(Object correspondence data)
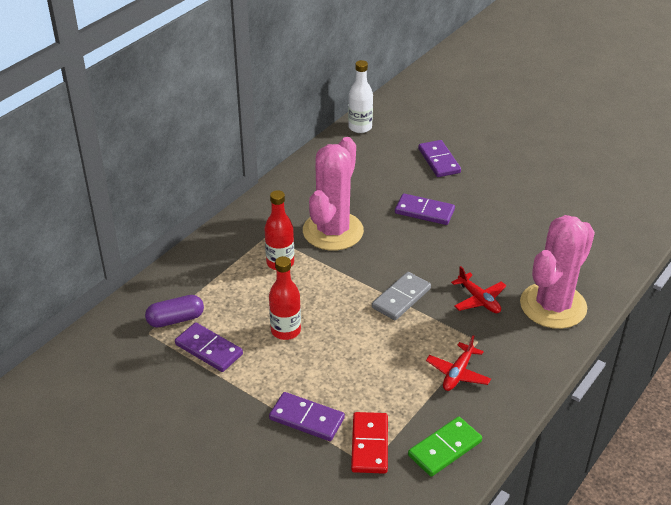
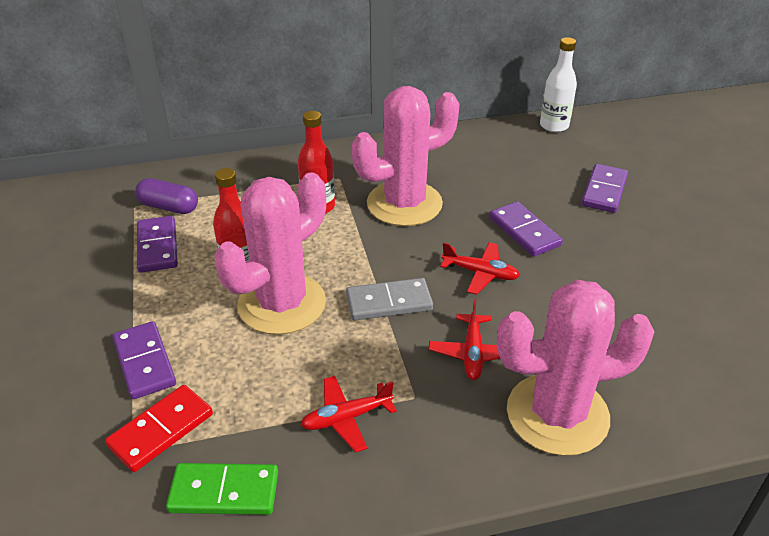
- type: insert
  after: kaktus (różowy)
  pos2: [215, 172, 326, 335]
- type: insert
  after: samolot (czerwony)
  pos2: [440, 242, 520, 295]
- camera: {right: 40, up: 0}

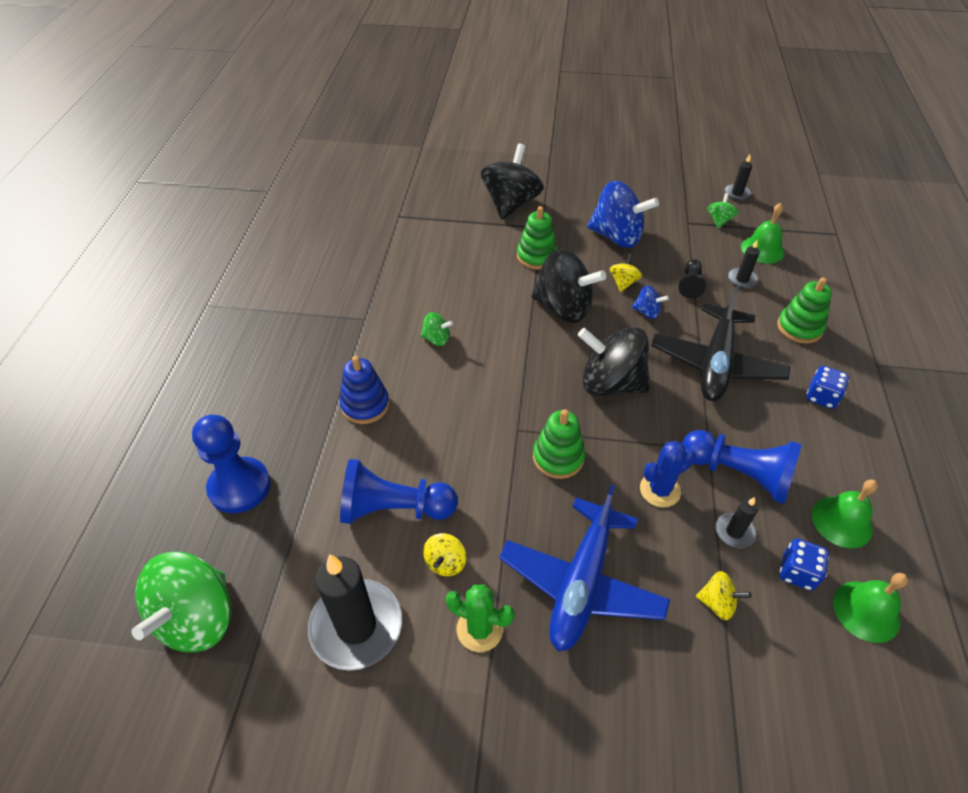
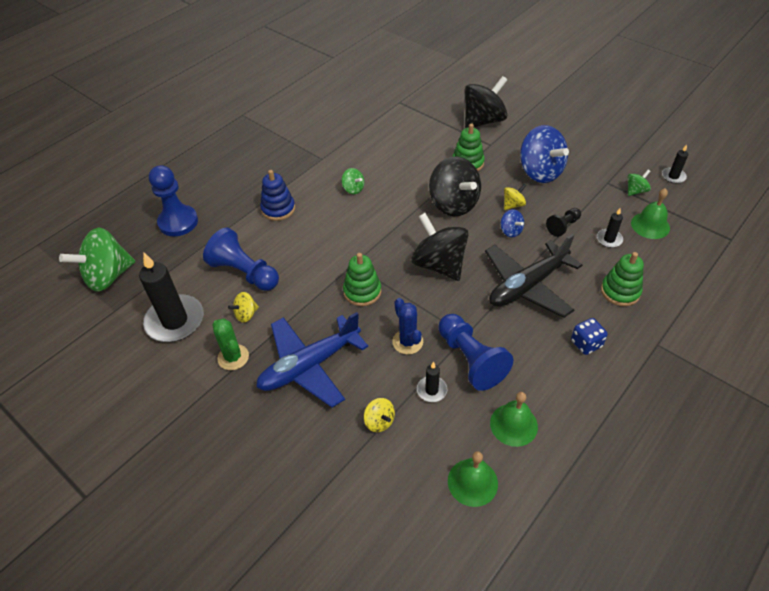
- type: rotate
  before: kaktus (niebieski)
  pos1: [640, 441, 696, 508]
  pos2: [392, 298, 423, 355]
  turn: 60
- type: delete
  before: kostka do gry (niebieski)
  pos1: [779, 538, 829, 591]
- camera: {right: 35, up: 0}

**Your goal**
Print every entry verbatim and leave all pictures out.

**Output for this task**
- type: insert
  after: kaktus (różowy)
  pos2: [215, 172, 326, 335]
- type: insert
  after: samolot (czerwony)
  pos2: [440, 242, 520, 295]
- camera: {right: 40, up: 0}

- type: rotate
  before: kaktus (niebieski)
  pos1: [640, 441, 696, 508]
  pos2: [392, 298, 423, 355]
  turn: 60
- type: delete
  before: kostka do gry (niebieski)
  pos1: [779, 538, 829, 591]
- camera: {right: 35, up: 0}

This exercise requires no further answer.